▸ **Task to carry out**
Where the string "Vasco" appears in a line of the data, show that line.

*** Information provided ***

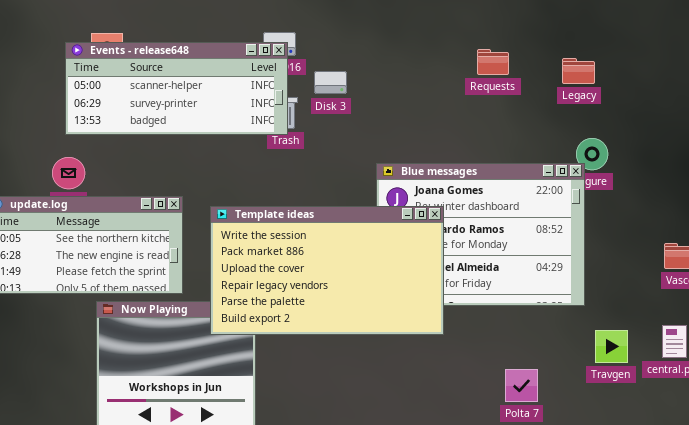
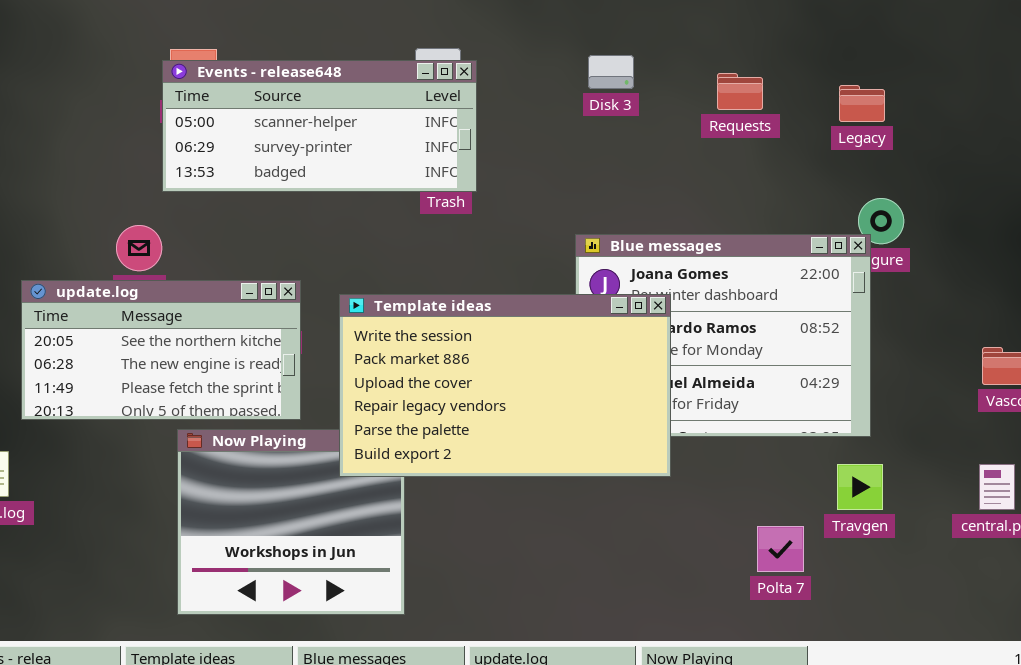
Events - release648: [65,42,288,135] -> [162,60,477,192], moved
Disk 3: [314,71,347,94] -> [588,55,634,89], moved
Travgen: [595,330,628,363] -> [837,464,883,510], moved

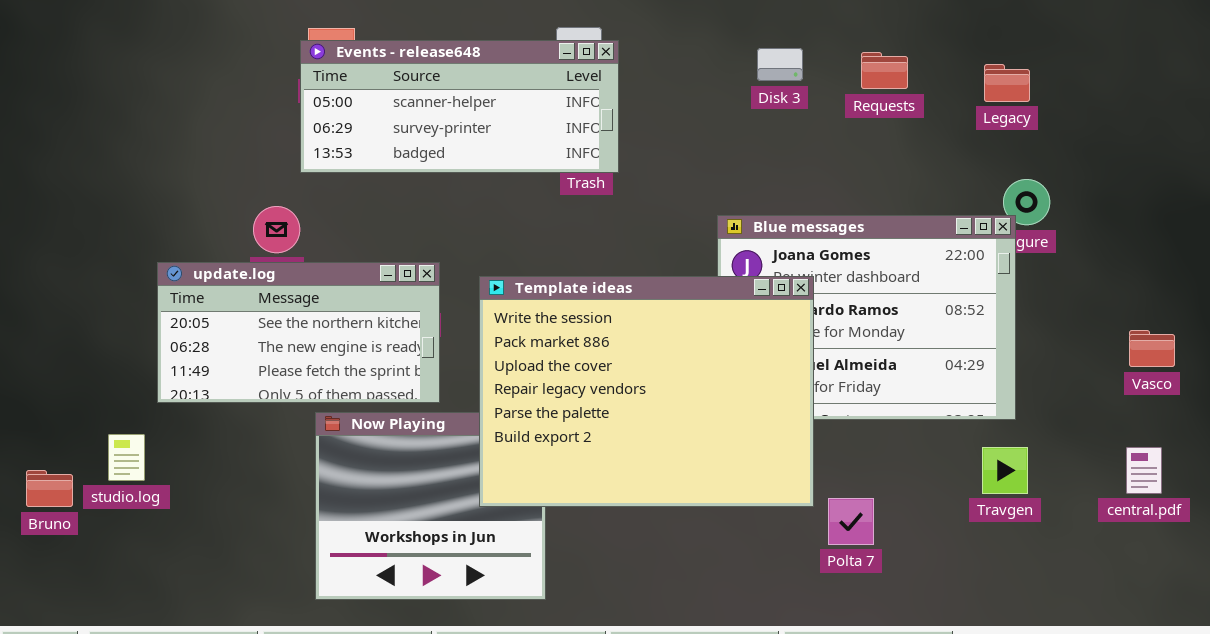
Disk 3: [588,55,634,89] -> [757,48,803,81], moved
Template ideas: [339,294,671,477] -> [479,276,814,507], resized
Polta 7: [757,526,804,572] -> [828,498,874,545], moved

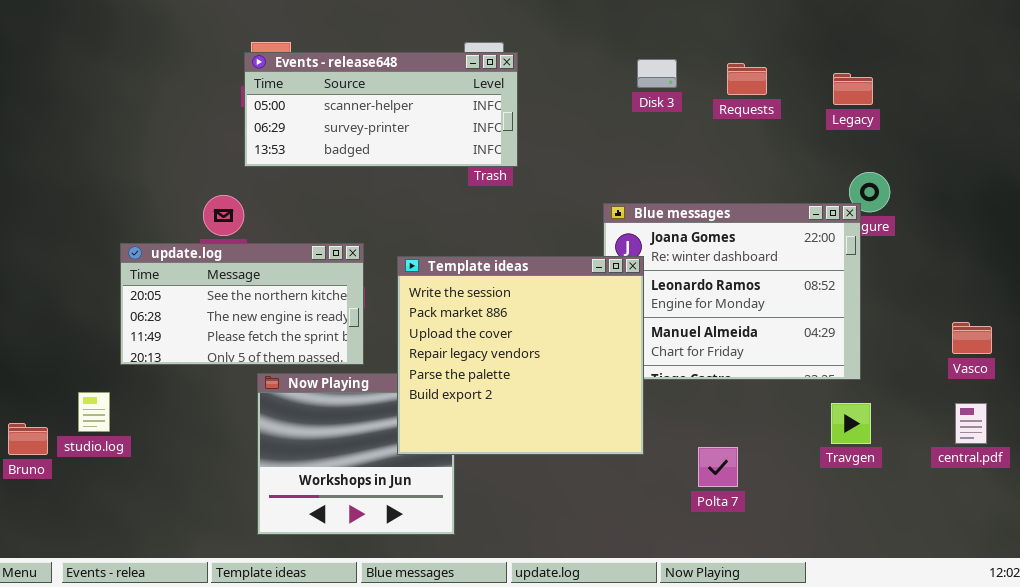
Template ideas: [479,276,814,507] -> [397,256,644,455], resized
Vasco: [1129,330,1175,367] -> [952,322,992,354], moved

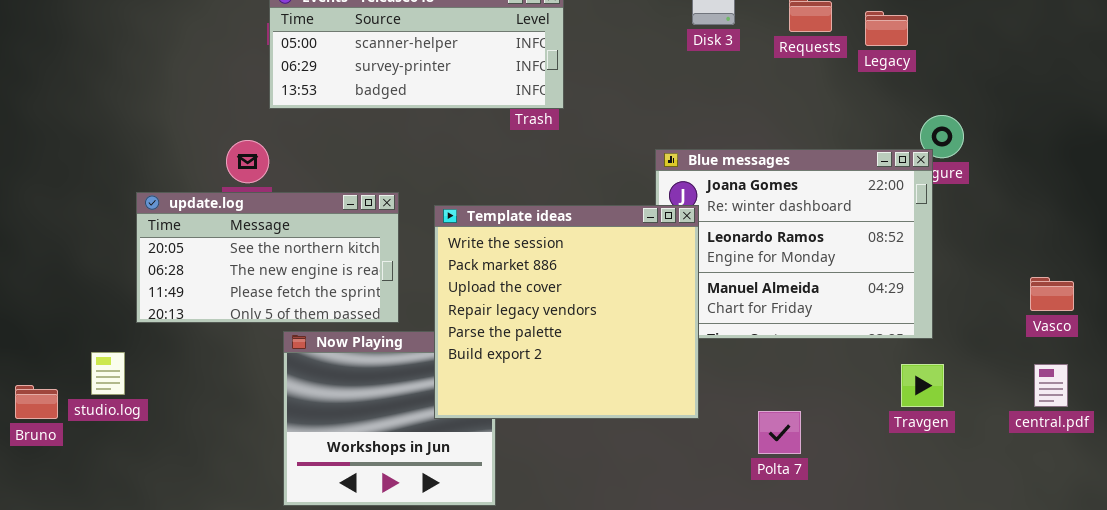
Legacy: [833,73,873,105] -> [865,11,908,46], moved

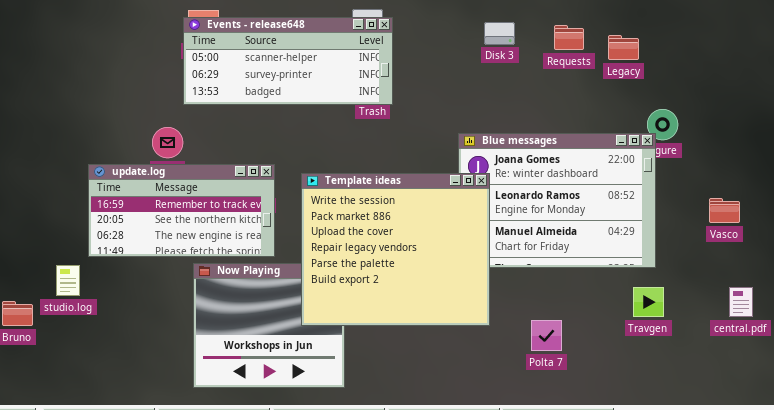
update.log: [136,192,399,323] -> [88,164,275,257], scrolled up 1 row
Vasco: [1030,277,1074,311] -> [709,198,740,223], moved
studio.log: [91,352,125,395] -> [56,265,80,296], moved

***

▸ **Written response**
Vasco: [1129,330,1175,367] -> [952,322,992,354], moved
Vasco: [1030,277,1074,311] -> [709,198,740,223], moved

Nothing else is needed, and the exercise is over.